Your assignment: Please reproduce exactly the lines that begin the listing below, up to and including the line where "C2: 220pF (GND, MID) -> 68nF (GND, MID)" occurs.

Provided records:
........

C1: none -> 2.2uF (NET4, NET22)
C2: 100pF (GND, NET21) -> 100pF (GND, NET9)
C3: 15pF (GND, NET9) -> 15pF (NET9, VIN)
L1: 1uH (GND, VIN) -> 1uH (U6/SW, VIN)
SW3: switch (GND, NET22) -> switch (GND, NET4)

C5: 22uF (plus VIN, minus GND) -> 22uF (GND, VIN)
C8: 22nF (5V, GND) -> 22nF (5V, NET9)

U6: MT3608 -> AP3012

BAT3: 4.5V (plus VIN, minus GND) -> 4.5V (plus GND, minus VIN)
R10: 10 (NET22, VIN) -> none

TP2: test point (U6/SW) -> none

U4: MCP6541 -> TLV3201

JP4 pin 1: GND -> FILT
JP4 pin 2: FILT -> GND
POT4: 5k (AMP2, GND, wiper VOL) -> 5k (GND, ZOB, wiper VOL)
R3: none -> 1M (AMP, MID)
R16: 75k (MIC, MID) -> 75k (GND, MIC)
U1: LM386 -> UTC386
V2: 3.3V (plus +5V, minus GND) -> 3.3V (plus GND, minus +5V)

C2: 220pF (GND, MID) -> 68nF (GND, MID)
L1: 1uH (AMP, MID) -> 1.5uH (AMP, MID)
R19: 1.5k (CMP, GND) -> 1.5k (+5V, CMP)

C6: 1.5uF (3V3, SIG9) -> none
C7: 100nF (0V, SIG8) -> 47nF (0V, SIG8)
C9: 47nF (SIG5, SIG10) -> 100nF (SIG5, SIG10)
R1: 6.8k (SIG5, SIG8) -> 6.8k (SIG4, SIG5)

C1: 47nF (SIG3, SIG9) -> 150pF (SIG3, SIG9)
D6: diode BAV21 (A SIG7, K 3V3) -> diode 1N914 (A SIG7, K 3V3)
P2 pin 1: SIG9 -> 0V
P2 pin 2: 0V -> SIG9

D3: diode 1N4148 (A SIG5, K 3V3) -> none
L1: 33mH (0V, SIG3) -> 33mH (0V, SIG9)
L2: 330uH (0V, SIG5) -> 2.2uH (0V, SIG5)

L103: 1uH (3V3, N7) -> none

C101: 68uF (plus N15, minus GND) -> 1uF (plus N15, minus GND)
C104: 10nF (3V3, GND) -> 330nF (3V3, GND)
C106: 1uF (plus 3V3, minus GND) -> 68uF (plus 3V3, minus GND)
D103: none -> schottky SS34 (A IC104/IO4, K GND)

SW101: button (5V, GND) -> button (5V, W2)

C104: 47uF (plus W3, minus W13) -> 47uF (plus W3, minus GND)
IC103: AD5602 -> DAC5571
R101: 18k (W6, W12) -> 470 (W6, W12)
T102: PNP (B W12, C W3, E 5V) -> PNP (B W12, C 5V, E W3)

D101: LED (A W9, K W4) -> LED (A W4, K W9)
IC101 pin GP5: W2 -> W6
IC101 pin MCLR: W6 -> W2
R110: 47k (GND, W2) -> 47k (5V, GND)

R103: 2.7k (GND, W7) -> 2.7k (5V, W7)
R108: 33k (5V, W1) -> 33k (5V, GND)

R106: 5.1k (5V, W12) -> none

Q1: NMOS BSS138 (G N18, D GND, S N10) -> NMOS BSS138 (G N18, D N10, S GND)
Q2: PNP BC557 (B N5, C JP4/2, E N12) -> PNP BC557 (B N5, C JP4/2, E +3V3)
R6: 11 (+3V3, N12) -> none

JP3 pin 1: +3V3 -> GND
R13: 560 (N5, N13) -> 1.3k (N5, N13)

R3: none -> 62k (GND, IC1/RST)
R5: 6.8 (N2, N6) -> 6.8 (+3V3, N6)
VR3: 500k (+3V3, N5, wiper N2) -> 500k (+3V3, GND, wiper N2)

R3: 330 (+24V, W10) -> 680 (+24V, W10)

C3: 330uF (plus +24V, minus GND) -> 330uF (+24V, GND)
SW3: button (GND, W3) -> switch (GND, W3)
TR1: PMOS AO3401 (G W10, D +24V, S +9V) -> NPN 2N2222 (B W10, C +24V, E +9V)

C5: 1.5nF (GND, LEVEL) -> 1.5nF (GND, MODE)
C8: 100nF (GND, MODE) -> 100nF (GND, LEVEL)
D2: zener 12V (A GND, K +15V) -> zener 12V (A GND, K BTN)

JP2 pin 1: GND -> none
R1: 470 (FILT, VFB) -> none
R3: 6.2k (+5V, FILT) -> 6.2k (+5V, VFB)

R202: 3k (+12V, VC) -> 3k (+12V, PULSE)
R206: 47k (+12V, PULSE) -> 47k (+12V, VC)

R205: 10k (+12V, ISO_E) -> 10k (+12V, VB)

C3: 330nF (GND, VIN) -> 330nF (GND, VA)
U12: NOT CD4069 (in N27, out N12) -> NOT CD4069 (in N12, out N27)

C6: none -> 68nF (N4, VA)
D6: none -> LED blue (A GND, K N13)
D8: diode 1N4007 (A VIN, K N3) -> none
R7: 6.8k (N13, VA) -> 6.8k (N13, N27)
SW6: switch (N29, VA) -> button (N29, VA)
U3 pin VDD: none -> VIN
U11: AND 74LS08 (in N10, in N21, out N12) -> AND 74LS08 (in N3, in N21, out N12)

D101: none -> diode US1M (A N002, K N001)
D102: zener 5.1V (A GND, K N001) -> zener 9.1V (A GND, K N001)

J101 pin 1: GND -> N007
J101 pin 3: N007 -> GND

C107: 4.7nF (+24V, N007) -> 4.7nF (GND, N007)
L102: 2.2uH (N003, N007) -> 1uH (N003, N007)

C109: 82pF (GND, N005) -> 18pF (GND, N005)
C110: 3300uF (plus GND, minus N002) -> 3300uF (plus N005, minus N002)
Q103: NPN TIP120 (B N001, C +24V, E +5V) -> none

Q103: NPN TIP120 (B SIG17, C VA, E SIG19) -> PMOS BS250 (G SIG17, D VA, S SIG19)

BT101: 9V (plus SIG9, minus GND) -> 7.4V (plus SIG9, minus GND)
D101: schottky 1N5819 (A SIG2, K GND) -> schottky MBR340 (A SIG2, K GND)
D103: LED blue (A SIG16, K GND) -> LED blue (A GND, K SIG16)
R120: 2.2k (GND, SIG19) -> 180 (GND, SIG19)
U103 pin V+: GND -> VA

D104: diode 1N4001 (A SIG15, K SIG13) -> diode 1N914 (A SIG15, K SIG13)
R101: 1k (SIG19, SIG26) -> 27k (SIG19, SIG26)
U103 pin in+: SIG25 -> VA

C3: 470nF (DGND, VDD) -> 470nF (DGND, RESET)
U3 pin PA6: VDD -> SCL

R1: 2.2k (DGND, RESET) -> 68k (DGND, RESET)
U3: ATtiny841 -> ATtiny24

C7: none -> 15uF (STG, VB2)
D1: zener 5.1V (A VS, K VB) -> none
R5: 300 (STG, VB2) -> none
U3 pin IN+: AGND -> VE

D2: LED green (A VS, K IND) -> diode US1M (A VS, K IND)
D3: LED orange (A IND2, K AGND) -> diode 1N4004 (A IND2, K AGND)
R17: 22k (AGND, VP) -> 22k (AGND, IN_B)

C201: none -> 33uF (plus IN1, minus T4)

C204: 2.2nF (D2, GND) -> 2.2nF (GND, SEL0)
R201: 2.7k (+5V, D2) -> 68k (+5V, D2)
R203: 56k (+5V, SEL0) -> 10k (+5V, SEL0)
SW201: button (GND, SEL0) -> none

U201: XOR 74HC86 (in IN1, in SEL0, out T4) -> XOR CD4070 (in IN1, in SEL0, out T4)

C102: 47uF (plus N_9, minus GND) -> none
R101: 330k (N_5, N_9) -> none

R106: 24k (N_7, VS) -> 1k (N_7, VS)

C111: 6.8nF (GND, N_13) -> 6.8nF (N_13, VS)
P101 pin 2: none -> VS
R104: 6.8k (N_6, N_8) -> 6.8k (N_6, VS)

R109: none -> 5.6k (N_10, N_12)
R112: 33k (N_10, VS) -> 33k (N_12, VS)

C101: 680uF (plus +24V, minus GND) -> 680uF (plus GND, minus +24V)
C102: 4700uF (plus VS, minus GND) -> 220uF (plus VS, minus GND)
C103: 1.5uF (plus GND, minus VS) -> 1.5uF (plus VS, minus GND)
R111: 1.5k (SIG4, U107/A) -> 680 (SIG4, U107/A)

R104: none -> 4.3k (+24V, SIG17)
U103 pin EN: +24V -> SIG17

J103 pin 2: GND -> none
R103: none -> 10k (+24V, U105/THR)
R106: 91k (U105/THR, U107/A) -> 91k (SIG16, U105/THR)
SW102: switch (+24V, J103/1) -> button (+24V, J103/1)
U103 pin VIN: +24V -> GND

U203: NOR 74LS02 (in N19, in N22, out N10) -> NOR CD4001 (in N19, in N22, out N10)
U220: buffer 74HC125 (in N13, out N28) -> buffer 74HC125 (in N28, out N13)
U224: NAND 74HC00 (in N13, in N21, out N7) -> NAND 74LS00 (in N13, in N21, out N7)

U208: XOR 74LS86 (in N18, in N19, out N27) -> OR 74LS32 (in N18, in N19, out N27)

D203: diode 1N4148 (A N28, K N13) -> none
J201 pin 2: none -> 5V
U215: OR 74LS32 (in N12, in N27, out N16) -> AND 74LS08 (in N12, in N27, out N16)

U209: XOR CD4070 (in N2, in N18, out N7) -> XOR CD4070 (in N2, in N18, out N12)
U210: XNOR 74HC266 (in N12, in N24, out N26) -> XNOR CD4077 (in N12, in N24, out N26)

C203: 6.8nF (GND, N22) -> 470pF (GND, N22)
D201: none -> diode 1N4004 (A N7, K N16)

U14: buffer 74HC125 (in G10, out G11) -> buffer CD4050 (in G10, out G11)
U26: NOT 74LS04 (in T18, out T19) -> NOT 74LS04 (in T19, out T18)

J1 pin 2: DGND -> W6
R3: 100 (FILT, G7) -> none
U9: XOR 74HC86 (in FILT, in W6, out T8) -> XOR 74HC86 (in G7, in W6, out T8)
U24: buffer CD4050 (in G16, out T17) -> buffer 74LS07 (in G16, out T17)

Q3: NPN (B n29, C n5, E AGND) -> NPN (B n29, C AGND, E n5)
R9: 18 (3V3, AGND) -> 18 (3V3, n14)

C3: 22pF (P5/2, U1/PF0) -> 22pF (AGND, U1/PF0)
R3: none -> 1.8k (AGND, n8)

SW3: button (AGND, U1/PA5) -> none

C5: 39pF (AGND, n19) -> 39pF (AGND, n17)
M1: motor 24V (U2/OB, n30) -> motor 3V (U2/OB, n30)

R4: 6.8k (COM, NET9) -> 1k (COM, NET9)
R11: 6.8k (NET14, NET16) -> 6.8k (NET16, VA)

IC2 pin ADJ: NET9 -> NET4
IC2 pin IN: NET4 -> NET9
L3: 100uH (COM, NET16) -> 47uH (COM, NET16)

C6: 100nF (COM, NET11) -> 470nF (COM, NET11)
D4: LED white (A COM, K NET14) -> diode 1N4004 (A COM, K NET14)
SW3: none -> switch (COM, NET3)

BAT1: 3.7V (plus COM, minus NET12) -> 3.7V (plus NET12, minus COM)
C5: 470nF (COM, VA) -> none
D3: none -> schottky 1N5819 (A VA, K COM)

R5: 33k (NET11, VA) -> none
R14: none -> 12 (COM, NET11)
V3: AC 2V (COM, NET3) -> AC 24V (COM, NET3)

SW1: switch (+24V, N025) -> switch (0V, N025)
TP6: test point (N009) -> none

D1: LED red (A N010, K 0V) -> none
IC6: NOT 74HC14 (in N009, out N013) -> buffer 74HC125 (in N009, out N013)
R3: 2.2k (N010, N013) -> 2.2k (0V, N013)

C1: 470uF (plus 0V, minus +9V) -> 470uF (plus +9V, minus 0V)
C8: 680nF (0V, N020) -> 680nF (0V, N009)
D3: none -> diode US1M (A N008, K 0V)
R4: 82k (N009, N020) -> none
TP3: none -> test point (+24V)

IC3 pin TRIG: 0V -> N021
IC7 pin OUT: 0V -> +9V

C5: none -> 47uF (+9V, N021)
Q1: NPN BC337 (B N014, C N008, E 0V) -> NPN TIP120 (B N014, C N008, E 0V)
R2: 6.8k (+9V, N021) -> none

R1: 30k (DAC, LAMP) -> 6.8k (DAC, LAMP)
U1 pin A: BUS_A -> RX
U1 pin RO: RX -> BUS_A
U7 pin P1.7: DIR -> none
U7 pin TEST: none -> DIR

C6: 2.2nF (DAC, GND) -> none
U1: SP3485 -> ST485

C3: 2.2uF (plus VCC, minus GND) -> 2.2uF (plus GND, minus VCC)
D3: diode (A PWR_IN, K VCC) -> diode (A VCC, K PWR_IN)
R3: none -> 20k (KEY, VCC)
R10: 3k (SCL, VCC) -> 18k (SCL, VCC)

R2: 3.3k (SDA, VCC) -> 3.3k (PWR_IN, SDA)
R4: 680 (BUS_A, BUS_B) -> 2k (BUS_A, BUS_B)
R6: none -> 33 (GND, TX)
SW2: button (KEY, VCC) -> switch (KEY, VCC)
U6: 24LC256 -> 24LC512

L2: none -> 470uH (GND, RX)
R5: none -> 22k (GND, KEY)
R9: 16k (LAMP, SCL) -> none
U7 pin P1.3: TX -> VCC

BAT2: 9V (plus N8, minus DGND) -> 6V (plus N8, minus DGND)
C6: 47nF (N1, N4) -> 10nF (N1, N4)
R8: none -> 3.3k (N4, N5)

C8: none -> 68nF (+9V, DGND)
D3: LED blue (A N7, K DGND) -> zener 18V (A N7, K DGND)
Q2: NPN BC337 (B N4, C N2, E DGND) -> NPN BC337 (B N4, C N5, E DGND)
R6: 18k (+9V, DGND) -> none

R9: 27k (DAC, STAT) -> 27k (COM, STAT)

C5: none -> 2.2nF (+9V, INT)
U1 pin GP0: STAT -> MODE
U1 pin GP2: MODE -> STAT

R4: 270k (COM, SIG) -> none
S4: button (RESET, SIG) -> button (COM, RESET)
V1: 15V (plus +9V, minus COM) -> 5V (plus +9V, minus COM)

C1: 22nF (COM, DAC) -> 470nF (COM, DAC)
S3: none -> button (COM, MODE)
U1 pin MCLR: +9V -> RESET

........

Written response:
C1: none -> 2.2uF (NET4, NET22)
C2: 100pF (GND, NET21) -> 100pF (GND, NET9)
C3: 15pF (GND, NET9) -> 15pF (NET9, VIN)
L1: 1uH (GND, VIN) -> 1uH (U6/SW, VIN)
SW3: switch (GND, NET22) -> switch (GND, NET4)

C5: 22uF (plus VIN, minus GND) -> 22uF (GND, VIN)
C8: 22nF (5V, GND) -> 22nF (5V, NET9)

U6: MT3608 -> AP3012

BAT3: 4.5V (plus VIN, minus GND) -> 4.5V (plus GND, minus VIN)
R10: 10 (NET22, VIN) -> none

TP2: test point (U6/SW) -> none

U4: MCP6541 -> TLV3201

JP4 pin 1: GND -> FILT
JP4 pin 2: FILT -> GND
POT4: 5k (AMP2, GND, wiper VOL) -> 5k (GND, ZOB, wiper VOL)
R3: none -> 1M (AMP, MID)
R16: 75k (MIC, MID) -> 75k (GND, MIC)
U1: LM386 -> UTC386
V2: 3.3V (plus +5V, minus GND) -> 3.3V (plus GND, minus +5V)

C2: 220pF (GND, MID) -> 68nF (GND, MID)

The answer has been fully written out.